# Problem description:
Reproduce every entry below word for word, and leave the pictures out of your copy.

# Information given:
_____

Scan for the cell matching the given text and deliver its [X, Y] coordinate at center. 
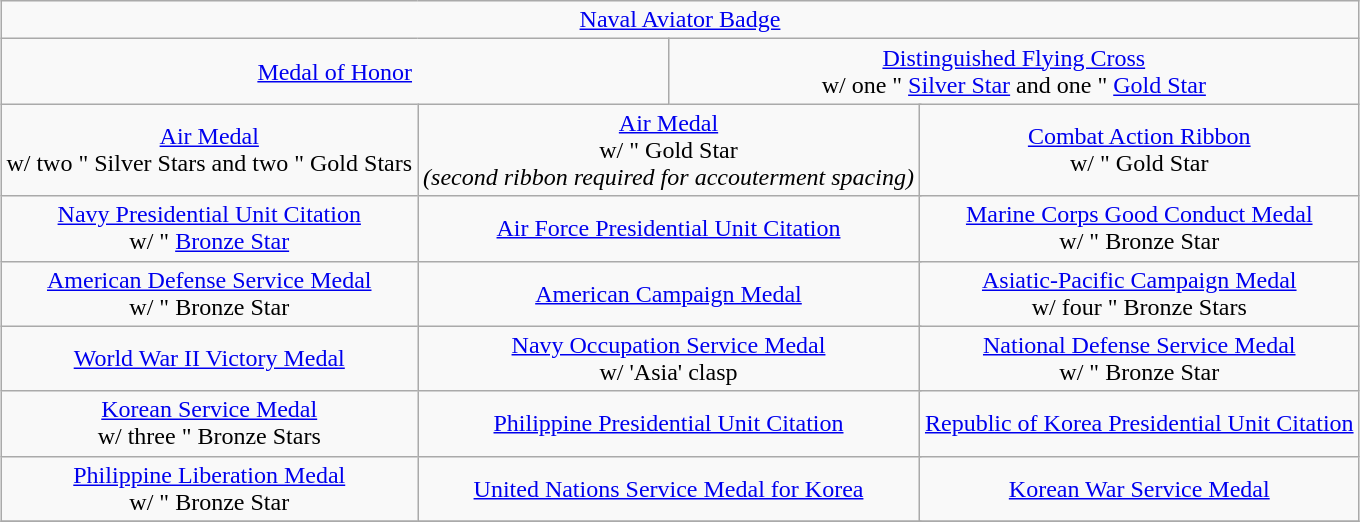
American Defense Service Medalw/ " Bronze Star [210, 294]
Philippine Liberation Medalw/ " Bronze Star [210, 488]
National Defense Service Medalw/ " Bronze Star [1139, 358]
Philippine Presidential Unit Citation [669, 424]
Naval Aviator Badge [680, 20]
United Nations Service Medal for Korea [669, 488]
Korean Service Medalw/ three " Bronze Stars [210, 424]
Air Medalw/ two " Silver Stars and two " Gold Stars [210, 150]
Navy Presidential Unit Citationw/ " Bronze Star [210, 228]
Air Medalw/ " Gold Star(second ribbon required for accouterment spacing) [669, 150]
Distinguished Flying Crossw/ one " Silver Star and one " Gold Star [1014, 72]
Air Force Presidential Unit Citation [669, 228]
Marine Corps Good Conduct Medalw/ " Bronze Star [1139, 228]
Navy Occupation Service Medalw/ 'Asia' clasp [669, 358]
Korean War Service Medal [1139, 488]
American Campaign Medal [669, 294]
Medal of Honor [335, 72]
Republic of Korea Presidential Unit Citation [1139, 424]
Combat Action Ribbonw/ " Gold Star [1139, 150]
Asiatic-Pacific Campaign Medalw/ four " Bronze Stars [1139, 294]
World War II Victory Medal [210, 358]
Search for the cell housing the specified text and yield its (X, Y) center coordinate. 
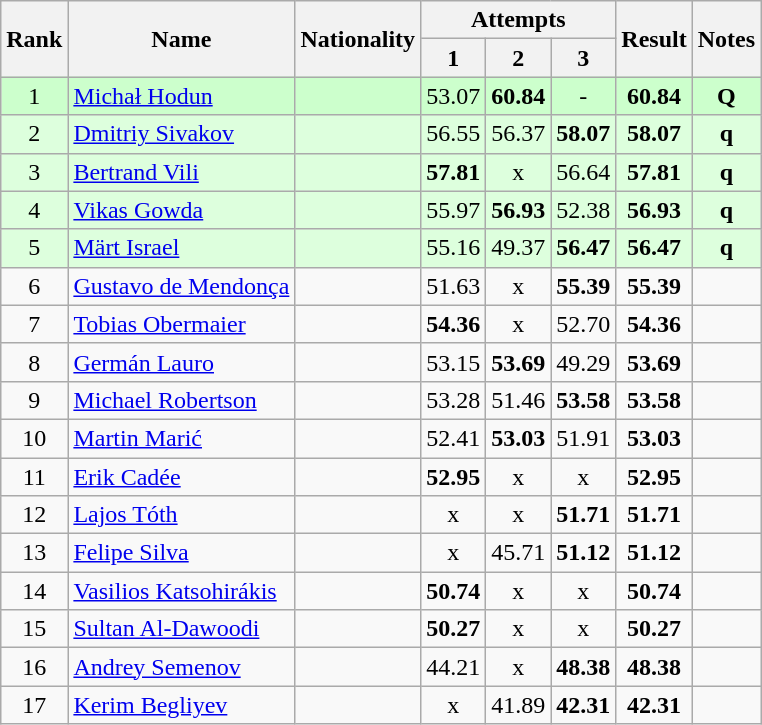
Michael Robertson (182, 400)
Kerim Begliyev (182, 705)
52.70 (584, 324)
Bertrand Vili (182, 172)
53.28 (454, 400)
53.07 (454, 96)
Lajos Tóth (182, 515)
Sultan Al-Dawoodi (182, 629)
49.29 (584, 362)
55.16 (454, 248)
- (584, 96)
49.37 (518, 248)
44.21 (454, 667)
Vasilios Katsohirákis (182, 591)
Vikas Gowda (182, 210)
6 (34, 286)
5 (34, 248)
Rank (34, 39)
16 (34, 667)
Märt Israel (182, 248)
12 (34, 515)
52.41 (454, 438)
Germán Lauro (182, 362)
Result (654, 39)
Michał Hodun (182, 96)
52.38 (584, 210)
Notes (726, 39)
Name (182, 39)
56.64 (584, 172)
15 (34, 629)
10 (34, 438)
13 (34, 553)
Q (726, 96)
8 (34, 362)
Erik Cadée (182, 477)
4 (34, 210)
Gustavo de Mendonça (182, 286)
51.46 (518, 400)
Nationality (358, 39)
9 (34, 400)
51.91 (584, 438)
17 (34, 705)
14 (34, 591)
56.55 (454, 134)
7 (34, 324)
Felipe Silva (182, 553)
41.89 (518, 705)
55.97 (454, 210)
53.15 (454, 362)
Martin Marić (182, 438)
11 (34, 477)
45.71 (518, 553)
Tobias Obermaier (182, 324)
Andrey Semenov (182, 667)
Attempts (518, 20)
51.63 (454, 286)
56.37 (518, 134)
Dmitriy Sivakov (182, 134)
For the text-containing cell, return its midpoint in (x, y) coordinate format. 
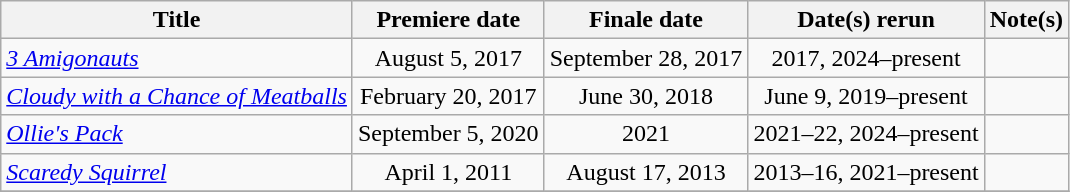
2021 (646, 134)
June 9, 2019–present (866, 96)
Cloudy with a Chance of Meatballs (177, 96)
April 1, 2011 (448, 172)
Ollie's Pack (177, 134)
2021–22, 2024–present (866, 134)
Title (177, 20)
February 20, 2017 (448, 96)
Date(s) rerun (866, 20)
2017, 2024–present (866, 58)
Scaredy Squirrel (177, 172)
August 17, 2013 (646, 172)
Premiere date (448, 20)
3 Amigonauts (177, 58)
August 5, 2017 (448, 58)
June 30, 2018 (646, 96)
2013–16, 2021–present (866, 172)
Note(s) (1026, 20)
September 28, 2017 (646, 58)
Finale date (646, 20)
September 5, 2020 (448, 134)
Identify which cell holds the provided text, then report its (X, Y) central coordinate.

_____

# Full answer:
Scan for the cell matching the given text and deliver its [X, Y] coordinate at center. 
American Defense Service Medalw/ " Bronze Star [210, 294]
Philippine Liberation Medalw/ " Bronze Star [210, 488]
National Defense Service Medalw/ " Bronze Star [1139, 358]
Philippine Presidential Unit Citation [669, 424]
Naval Aviator Badge [680, 20]
United Nations Service Medal for Korea [669, 488]
Korean Service Medalw/ three " Bronze Stars [210, 424]
Air Medalw/ two " Silver Stars and two " Gold Stars [210, 150]
Navy Presidential Unit Citationw/ " Bronze Star [210, 228]
Air Medalw/ " Gold Star(second ribbon required for accouterment spacing) [669, 150]
Distinguished Flying Crossw/ one " Silver Star and one " Gold Star [1014, 72]
Air Force Presidential Unit Citation [669, 228]
Marine Corps Good Conduct Medalw/ " Bronze Star [1139, 228]
Navy Occupation Service Medalw/ 'Asia' clasp [669, 358]
Korean War Service Medal [1139, 488]
American Campaign Medal [669, 294]
Medal of Honor [335, 72]
Republic of Korea Presidential Unit Citation [1139, 424]
Combat Action Ribbonw/ " Gold Star [1139, 150]
Asiatic-Pacific Campaign Medalw/ four " Bronze Stars [1139, 294]
World War II Victory Medal [210, 358]
Search for the cell housing the specified text and yield its (X, Y) center coordinate. 
Michael Robertson (182, 400)
Kerim Begliyev (182, 705)
52.70 (584, 324)
Bertrand Vili (182, 172)
53.28 (454, 400)
53.07 (454, 96)
Lajos Tóth (182, 515)
Sultan Al-Dawoodi (182, 629)
49.29 (584, 362)
55.16 (454, 248)
- (584, 96)
49.37 (518, 248)
44.21 (454, 667)
Vasilios Katsohirákis (182, 591)
Vikas Gowda (182, 210)
6 (34, 286)
5 (34, 248)
Rank (34, 39)
16 (34, 667)
Märt Israel (182, 248)
12 (34, 515)
52.41 (454, 438)
Germán Lauro (182, 362)
Result (654, 39)
Michał Hodun (182, 96)
52.38 (584, 210)
Notes (726, 39)
Name (182, 39)
56.64 (584, 172)
15 (34, 629)
10 (34, 438)
13 (34, 553)
Q (726, 96)
8 (34, 362)
Erik Cadée (182, 477)
4 (34, 210)
Gustavo de Mendonça (182, 286)
51.46 (518, 400)
Nationality (358, 39)
9 (34, 400)
51.91 (584, 438)
17 (34, 705)
14 (34, 591)
56.55 (454, 134)
7 (34, 324)
Felipe Silva (182, 553)
41.89 (518, 705)
55.97 (454, 210)
53.15 (454, 362)
Martin Marić (182, 438)
11 (34, 477)
45.71 (518, 553)
Tobias Obermaier (182, 324)
Andrey Semenov (182, 667)
Attempts (518, 20)
51.63 (454, 286)
56.37 (518, 134)
Dmitriy Sivakov (182, 134)
For the text-containing cell, return its midpoint in (x, y) coordinate format. 
2021 (646, 134)
June 9, 2019–present (866, 96)
Cloudy with a Chance of Meatballs (177, 96)
April 1, 2011 (448, 172)
Ollie's Pack (177, 134)
2021–22, 2024–present (866, 134)
Title (177, 20)
February 20, 2017 (448, 96)
Date(s) rerun (866, 20)
2017, 2024–present (866, 58)
Scaredy Squirrel (177, 172)
August 17, 2013 (646, 172)
Premiere date (448, 20)
3 Amigonauts (177, 58)
August 5, 2017 (448, 58)
June 30, 2018 (646, 96)
2013–16, 2021–present (866, 172)
Note(s) (1026, 20)
September 28, 2017 (646, 58)
Finale date (646, 20)
September 5, 2020 (448, 134)
Identify which cell holds the provided text, then report its (X, Y) central coordinate.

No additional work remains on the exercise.